◆ Task to carry out
Whenever a line of the data below holds the string "from", copy that line.

Stored data:
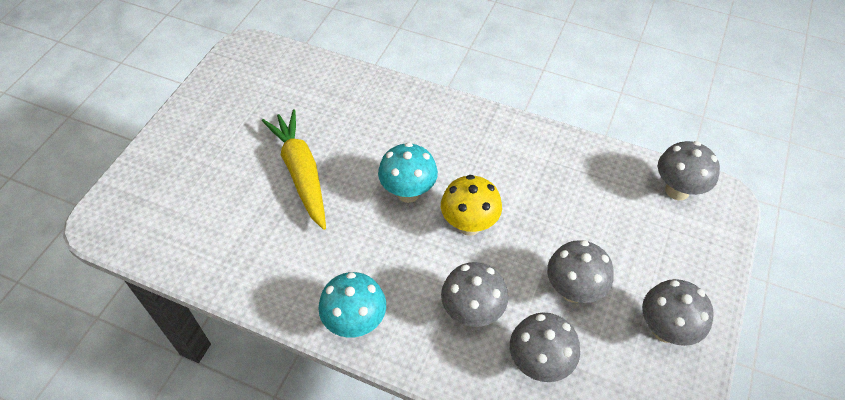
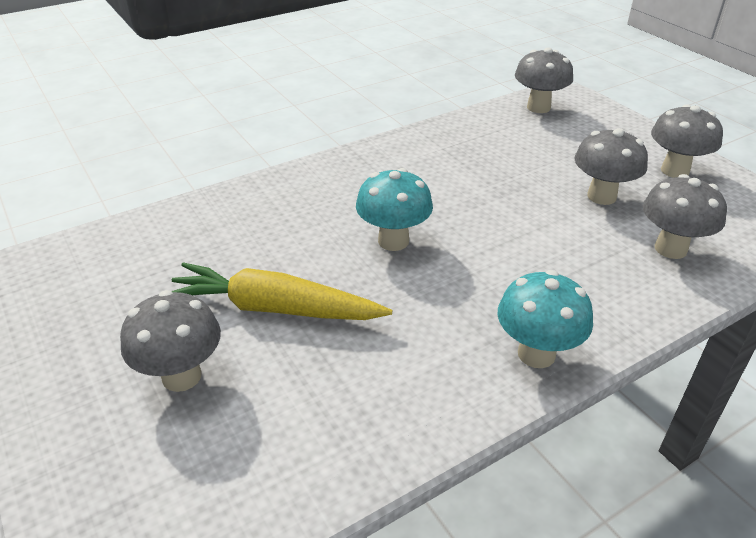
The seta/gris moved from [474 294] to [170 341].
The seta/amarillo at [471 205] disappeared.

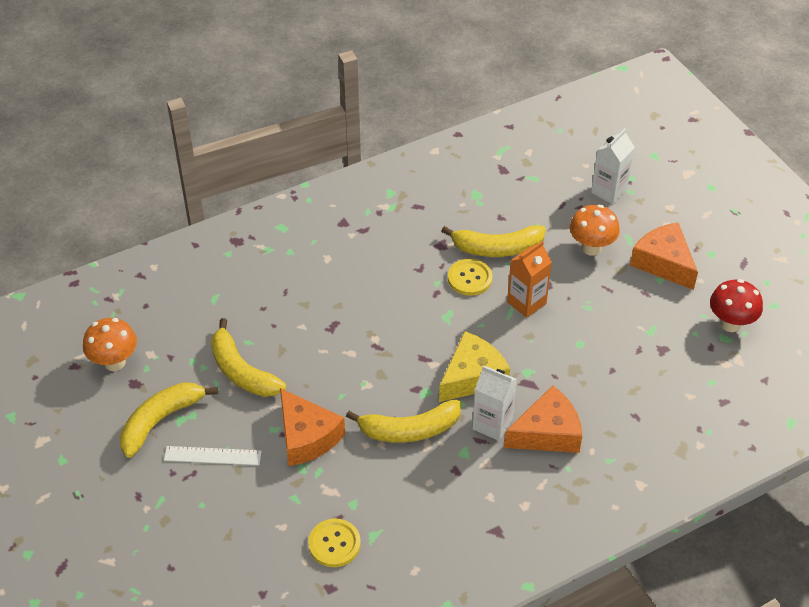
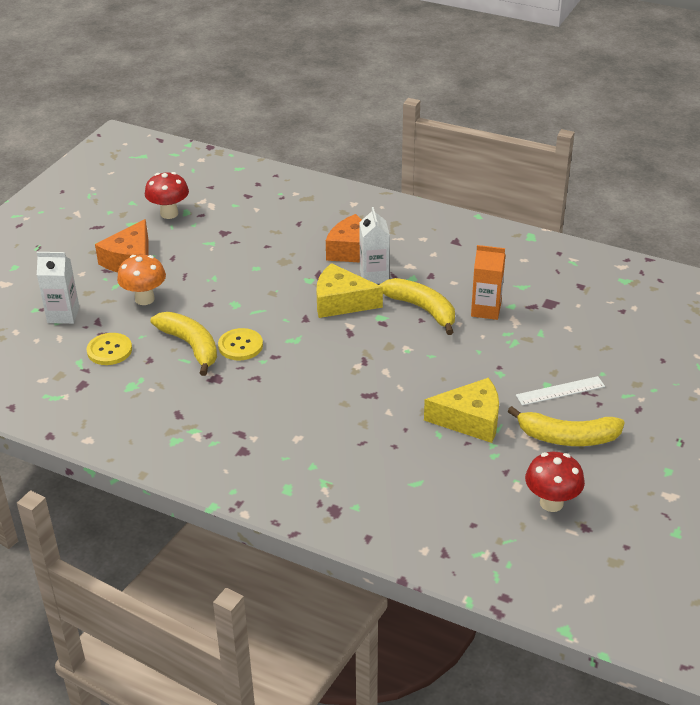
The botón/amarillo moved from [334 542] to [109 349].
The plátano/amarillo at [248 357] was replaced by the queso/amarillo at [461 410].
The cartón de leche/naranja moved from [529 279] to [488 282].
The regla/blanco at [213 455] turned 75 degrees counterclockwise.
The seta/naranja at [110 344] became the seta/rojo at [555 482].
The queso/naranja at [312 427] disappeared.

◆ Answer to the exercise
The seta/gris moved from [474 294] to [170 341].
The botón/amarillo moved from [334 542] to [109 349].
The cartón de leche/naranja moved from [529 279] to [488 282].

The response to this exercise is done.